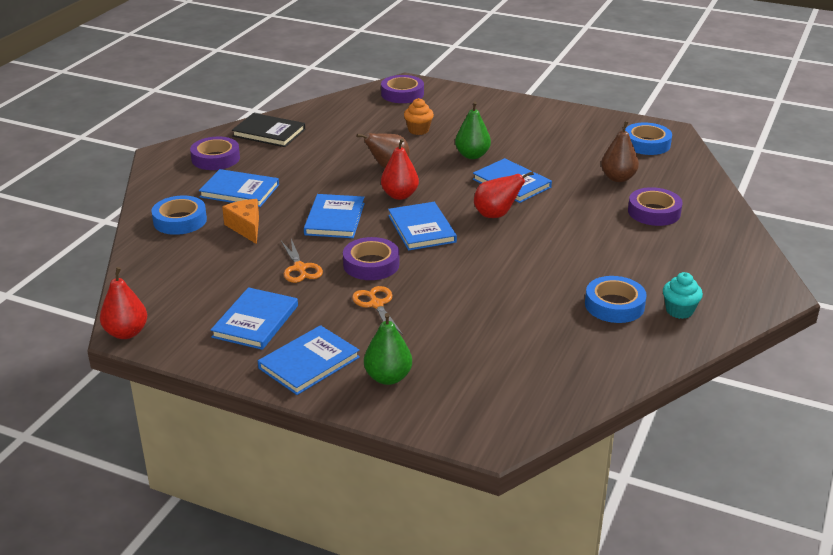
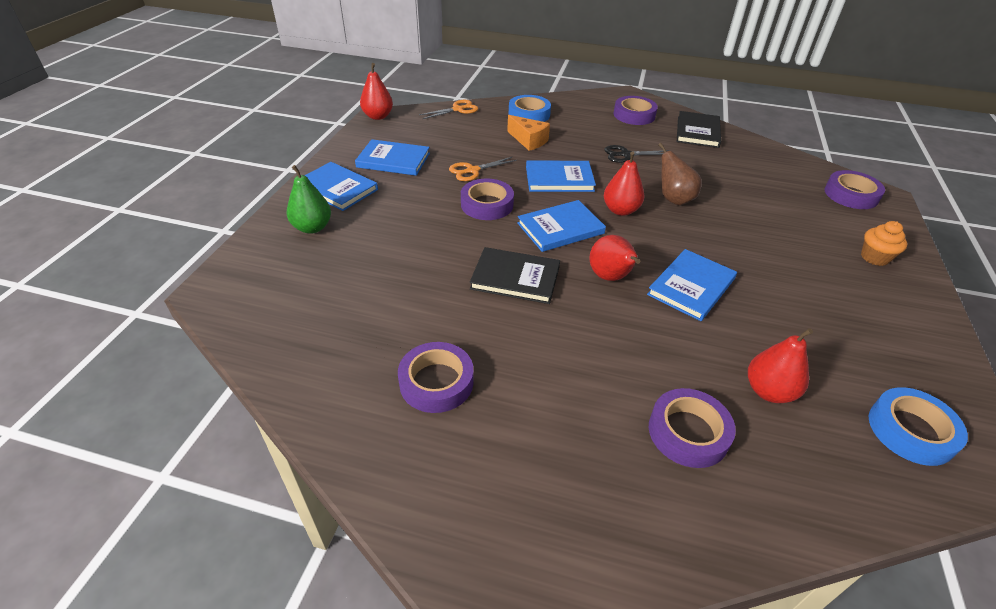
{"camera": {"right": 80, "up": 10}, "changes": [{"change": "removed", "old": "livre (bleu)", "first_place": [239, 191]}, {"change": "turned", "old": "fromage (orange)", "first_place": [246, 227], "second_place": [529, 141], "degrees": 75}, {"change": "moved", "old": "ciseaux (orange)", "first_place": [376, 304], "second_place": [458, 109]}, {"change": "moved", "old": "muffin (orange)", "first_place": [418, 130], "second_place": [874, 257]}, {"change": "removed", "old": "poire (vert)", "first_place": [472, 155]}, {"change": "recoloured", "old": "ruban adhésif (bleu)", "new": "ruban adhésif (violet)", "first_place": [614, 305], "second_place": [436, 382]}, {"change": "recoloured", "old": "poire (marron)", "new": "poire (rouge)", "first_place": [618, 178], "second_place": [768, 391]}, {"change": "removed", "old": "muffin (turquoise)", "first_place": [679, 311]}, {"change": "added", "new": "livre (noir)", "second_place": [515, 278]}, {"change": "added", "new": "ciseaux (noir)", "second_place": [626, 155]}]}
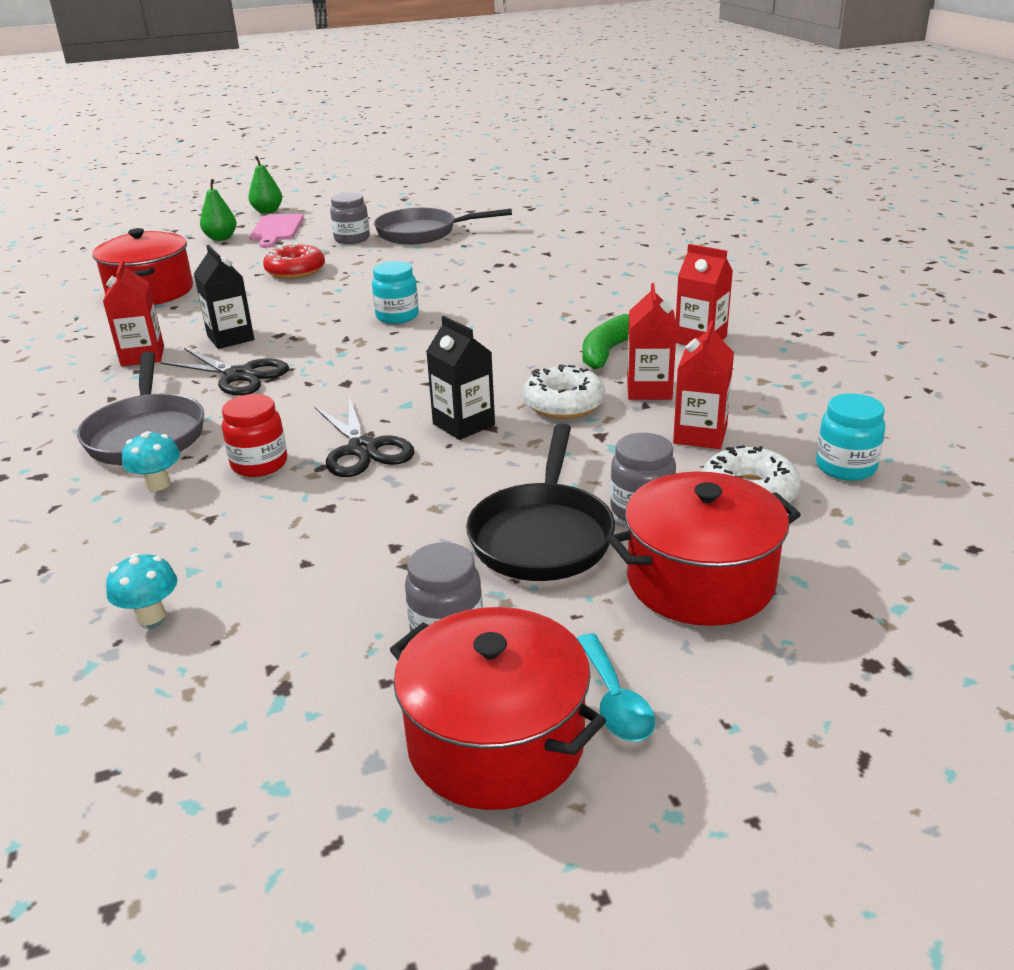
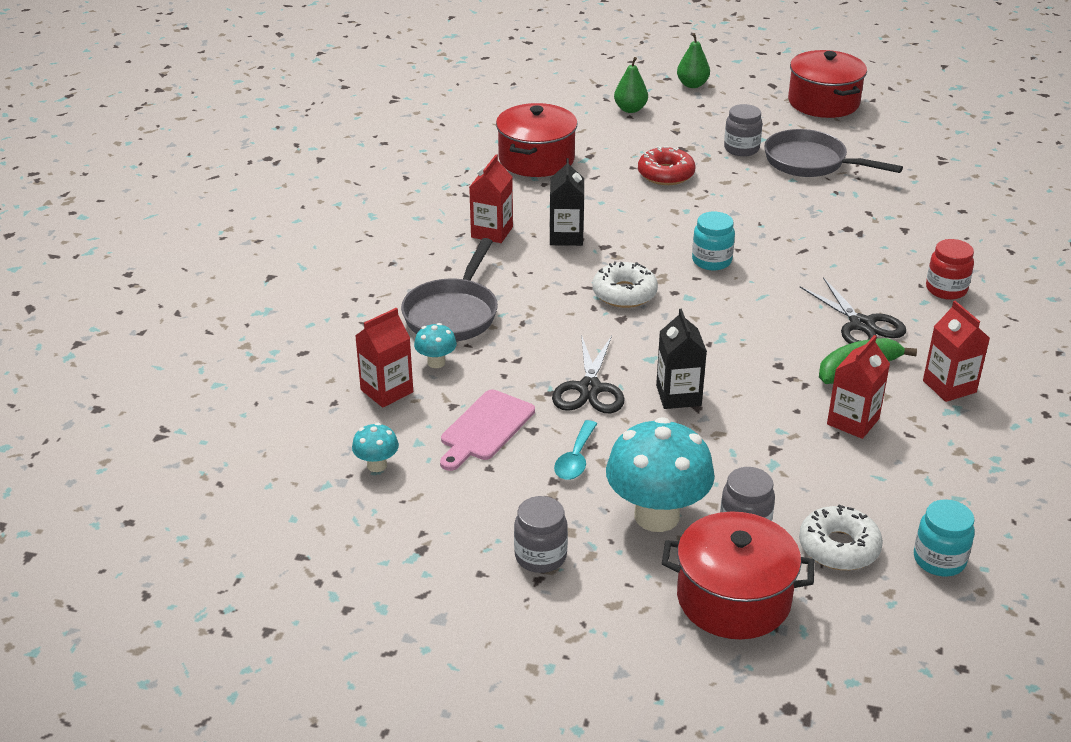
{"camera": {"right": 30, "up": 5}, "changes": [{"change": "moved", "old": "ciseaux (noir)", "first_place": [239, 375], "second_place": [861, 325]}, {"change": "moved", "old": "bocal (rouge)", "first_place": [259, 464], "second_place": [946, 289]}, {"change": "moved", "old": "planche à découper (rose)", "first_place": [276, 230], "second_place": [485, 428]}, {"change": "moved", "old": "marmite (rouge)", "first_place": [496, 742], "second_place": [823, 102]}, {"change": "replaced", "old": "poêle (noir)", "new": "champignon (turquoise)", "first_place": [542, 536], "second_place": [657, 516]}, {"change": "moved", "old": "beignet (blanc)", "first_place": [563, 404], "second_place": [624, 293]}, {"change": "moved", "old": "cuillère (turquoise)", "first_place": [615, 700], "second_place": [575, 459]}, {"change": "moved", "old": "brique de lait (rouge)", "first_place": [700, 435], "second_place": [387, 391]}]}
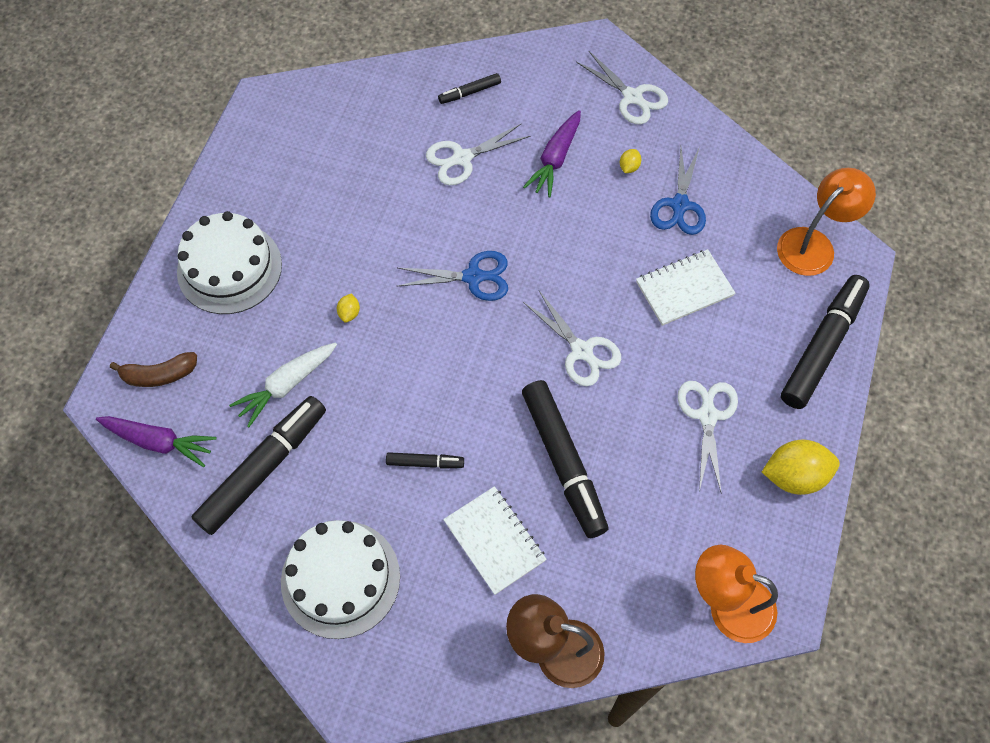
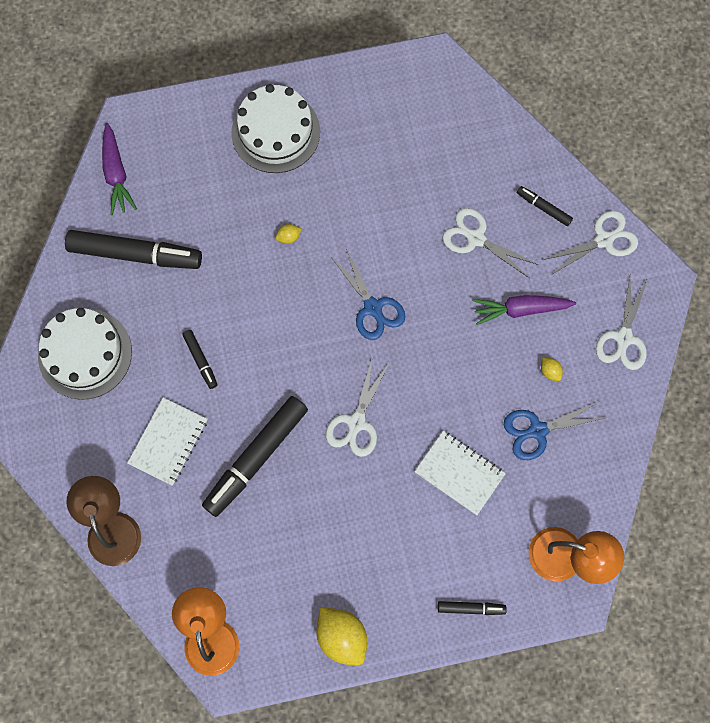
{"camera": {"right": 60, "up": 10}, "changes": [{"change": "removed", "old": "banane (marron)", "first_place": [159, 375]}, {"change": "removed", "old": "carotte (blanc)", "first_place": [287, 385]}, {"change": "turned", "old": "citron (jaune)", "first_place": [629, 167], "second_place": [550, 371], "degrees": 60}, {"change": "moved", "old": "ciseaux (blanc)", "first_place": [707, 416], "second_place": [603, 240]}, {"change": "resized", "old": "feutre (noir)", "first_place": [822, 347], "second_place": [470, 608], "factor": 0.46}]}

++++++++

### Task directions
Output the listing above in full and exactly, with pictures excluded.

### Answer section
{"camera": {"right": 80, "up": 10}, "changes": [{"change": "removed", "old": "livre (bleu)", "first_place": [239, 191]}, {"change": "turned", "old": "fromage (orange)", "first_place": [246, 227], "second_place": [529, 141], "degrees": 75}, {"change": "moved", "old": "ciseaux (orange)", "first_place": [376, 304], "second_place": [458, 109]}, {"change": "moved", "old": "muffin (orange)", "first_place": [418, 130], "second_place": [874, 257]}, {"change": "removed", "old": "poire (vert)", "first_place": [472, 155]}, {"change": "recoloured", "old": "ruban adhésif (bleu)", "new": "ruban adhésif (violet)", "first_place": [614, 305], "second_place": [436, 382]}, {"change": "recoloured", "old": "poire (marron)", "new": "poire (rouge)", "first_place": [618, 178], "second_place": [768, 391]}, {"change": "removed", "old": "muffin (turquoise)", "first_place": [679, 311]}, {"change": "added", "new": "livre (noir)", "second_place": [515, 278]}, {"change": "added", "new": "ciseaux (noir)", "second_place": [626, 155]}]}
{"camera": {"right": 30, "up": 5}, "changes": [{"change": "moved", "old": "ciseaux (noir)", "first_place": [239, 375], "second_place": [861, 325]}, {"change": "moved", "old": "bocal (rouge)", "first_place": [259, 464], "second_place": [946, 289]}, {"change": "moved", "old": "planche à découper (rose)", "first_place": [276, 230], "second_place": [485, 428]}, {"change": "moved", "old": "marmite (rouge)", "first_place": [496, 742], "second_place": [823, 102]}, {"change": "replaced", "old": "poêle (noir)", "new": "champignon (turquoise)", "first_place": [542, 536], "second_place": [657, 516]}, {"change": "moved", "old": "beignet (blanc)", "first_place": [563, 404], "second_place": [624, 293]}, {"change": "moved", "old": "cuillère (turquoise)", "first_place": [615, 700], "second_place": [575, 459]}, {"change": "moved", "old": "brique de lait (rouge)", "first_place": [700, 435], "second_place": [387, 391]}]}
{"camera": {"right": 60, "up": 10}, "changes": [{"change": "removed", "old": "banane (marron)", "first_place": [159, 375]}, {"change": "removed", "old": "carotte (blanc)", "first_place": [287, 385]}, {"change": "turned", "old": "citron (jaune)", "first_place": [629, 167], "second_place": [550, 371], "degrees": 60}, {"change": "moved", "old": "ciseaux (blanc)", "first_place": [707, 416], "second_place": [603, 240]}, {"change": "resized", "old": "feutre (noir)", "first_place": [822, 347], "second_place": [470, 608], "factor": 0.46}]}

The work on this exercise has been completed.